======== Task inputs ========

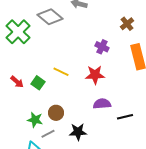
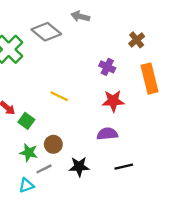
red star: (95, 75) -> (113, 101), moved
green square: (38, 83) -> (26, 121), moved
black line: (125, 117) -> (124, 167), moved

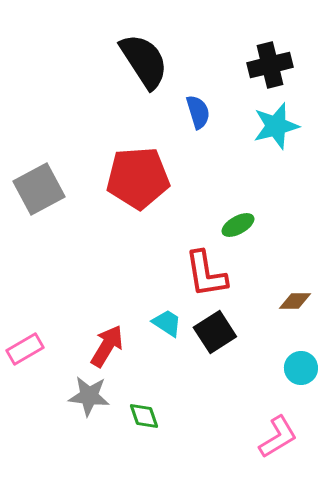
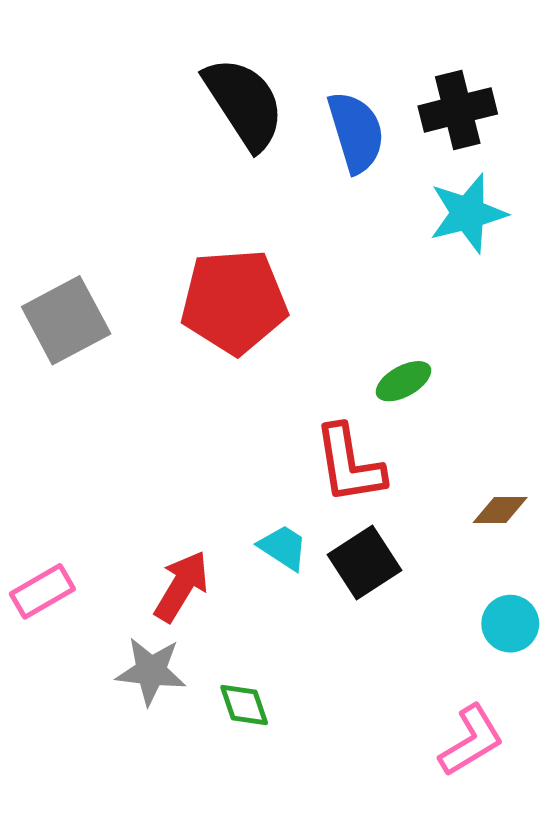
blue semicircle: (198, 112) -> (356, 132), moved, size x1.4

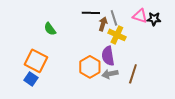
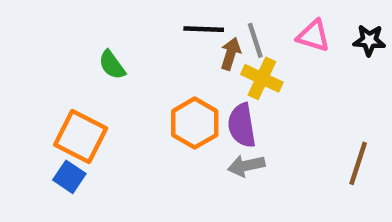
black star: (154, 19) -> (369, 40), moved
orange hexagon: (90, 67) -> (195, 123), moved
brown line: (133, 74) -> (358, 163), moved

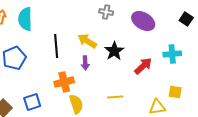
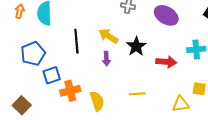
red arrow: (143, 66) -> (166, 62), turned 48
orange cross: (64, 82) -> (70, 91), moved
blue square: (32, 102) -> (52, 75), moved

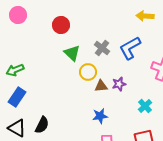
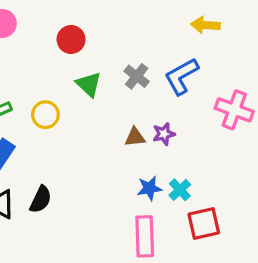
yellow circle: (88, 72) -> (45, 115), moved
cyan cross: (145, 106) -> (180, 190), moved
blue star: (100, 116) -> (149, 188), moved

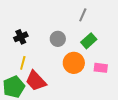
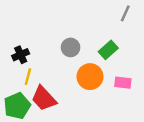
gray line: (83, 15) -> (125, 13), moved
black cross: (21, 37) -> (21, 55), moved

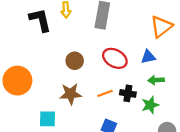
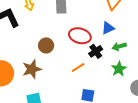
black cross: (128, 93) -> (96, 51), moved, turned -32
brown star: (71, 94) -> (32, 69), moved

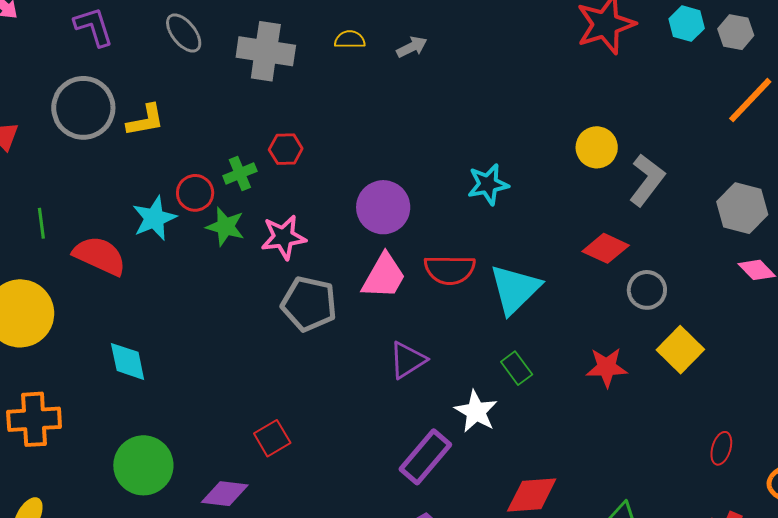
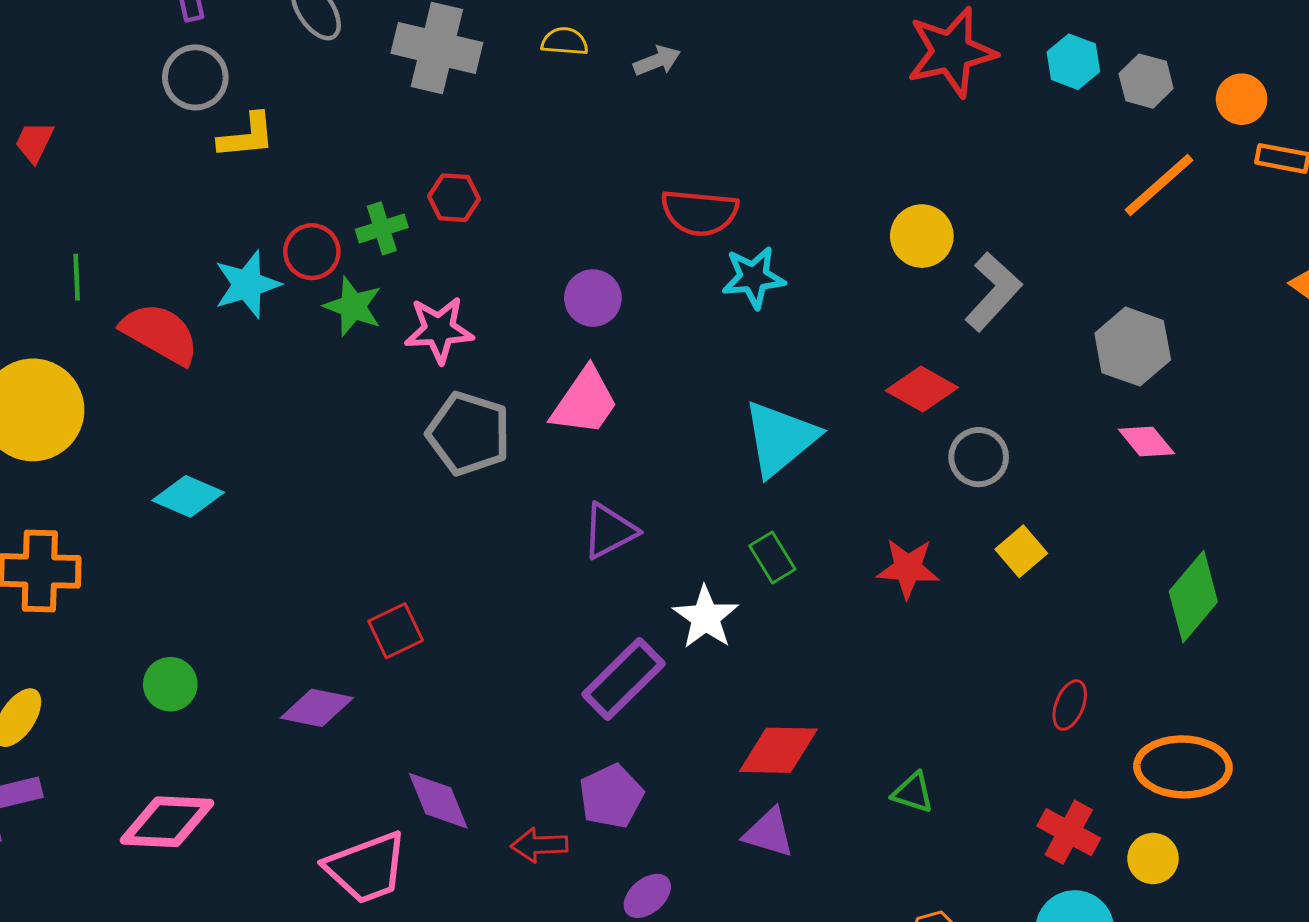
gray circle: (83, 108) -> (195, 77), moved, size x0.7
purple circle: (383, 207) -> (593, 298), size x0.7
red semicircle: (450, 270) -> (700, 213), moved
yellow square: (680, 350) -> (1021, 551), size x0.7
cyan diamond: (128, 361) -> (188, 496), turned -60
green circle: (143, 465) -> (170, 684), moved, size x0.6

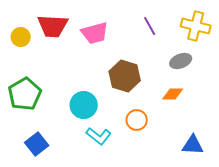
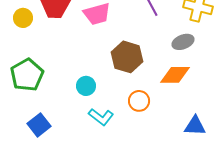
orange diamond: (173, 94) -> (175, 75), size x1.4
cyan circle: (84, 105) -> (86, 86), size x0.7

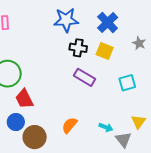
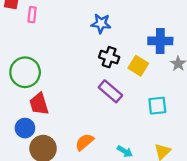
blue star: (66, 20) -> (101, 24), size x0.7
blue cross: (108, 23) -> (160, 41), moved, turned 35

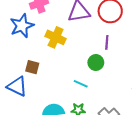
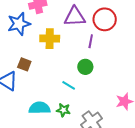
yellow cross: (56, 37) -> (50, 39), turned -30
purple line: (107, 42) -> (91, 41), moved

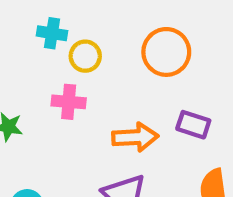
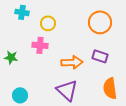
cyan cross: (52, 33) -> (22, 12), moved
orange circle: (166, 52) -> (100, 22), moved

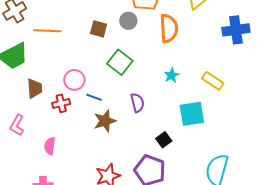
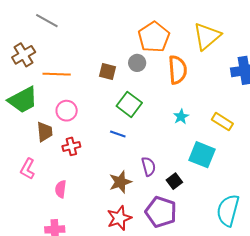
pink circle: (74, 80) -> (67, 111), moved
blue line: (94, 97) -> (118, 134), moved
purple semicircle: (137, 103) -> (149, 166), moved
cyan square: (192, 114) -> (202, 155), turned 32
brown star: (105, 121) -> (120, 182), moved

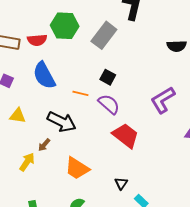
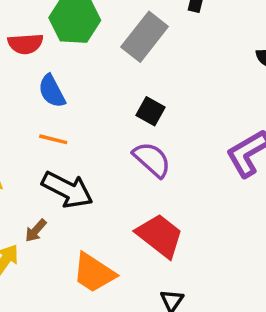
blue semicircle: (44, 75) -> (52, 91), moved, size x0.7
orange line: (80, 93) -> (53, 139), moved
red trapezoid: (126, 135) -> (160, 236), moved

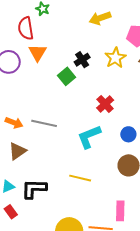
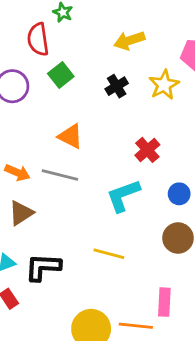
yellow arrow: (100, 18) -> (129, 41), moved
orange triangle: (38, 53) -> (70, 136), moved, turned -36
green square: (66, 76) -> (61, 75), moved

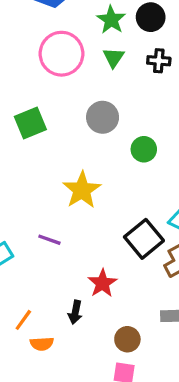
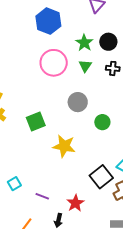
green square: (30, 123) -> (36, 121), moved
yellow star: (82, 190) -> (64, 146), turned -30
purple line: (49, 240) -> (42, 196), moved

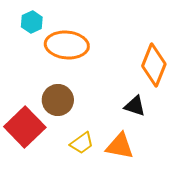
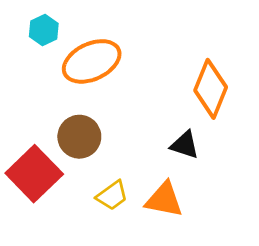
orange ellipse: (67, 45) -> (92, 61), turned -30

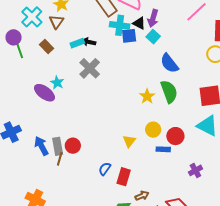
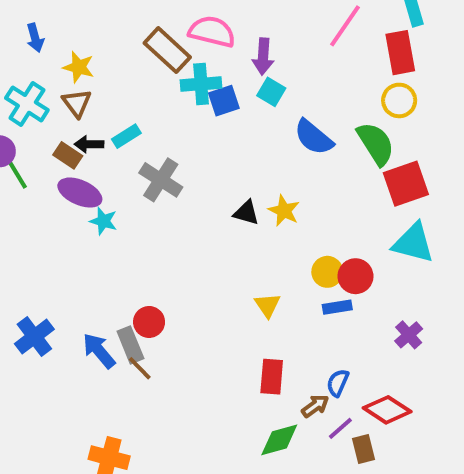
black triangle: (139, 23) -> (246, 213), moved
black arrow: (89, 42) -> (89, 144), moved
green semicircle: (169, 92) -> (376, 144), moved
purple ellipse: (44, 93) -> (80, 193), moved
yellow circle: (153, 130) -> (327, 272), moved
red circle: (73, 146) -> (149, 322), moved
brown line: (60, 159) -> (140, 368), turned -48
blue semicircle: (105, 169) -> (338, 383), moved

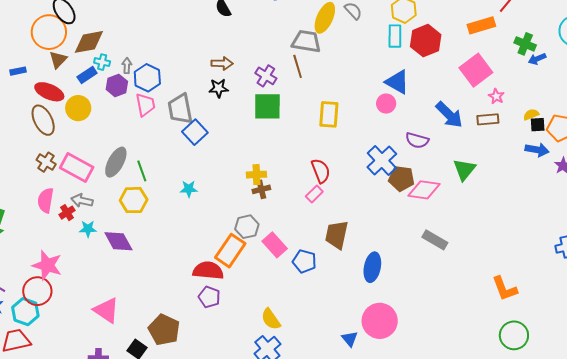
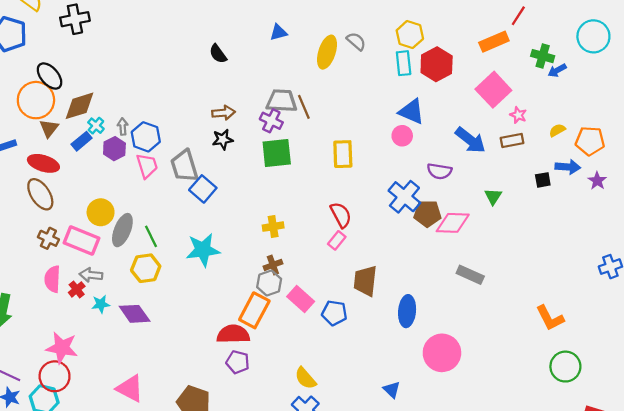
gray trapezoid: (306, 41) -> (282, 101), moved
cyan cross: (102, 62) -> (96, 126), turned 35
yellow circle: (78, 108) -> (101, 212), moved
black square: (538, 125) -> (543, 180), moved
green triangle: (464, 169) -> (493, 196), size x0.7
cyan star: (189, 189) -> (203, 250), size x1.8
brown cross: (261, 189) -> (273, 265), moved
pink circle: (380, 321) -> (442, 353), moved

========

■ **Exercise objective**
Find the lines above that contain the word "brown" and collect them.

■ **Solved problem**
brown line: (133, 74) -> (358, 163), moved
brown star: (71, 94) -> (32, 69), moved
brown star: (105, 121) -> (120, 182), moved
brown line: (60, 159) -> (140, 368), turned -48
brown cross: (261, 189) -> (273, 265), moved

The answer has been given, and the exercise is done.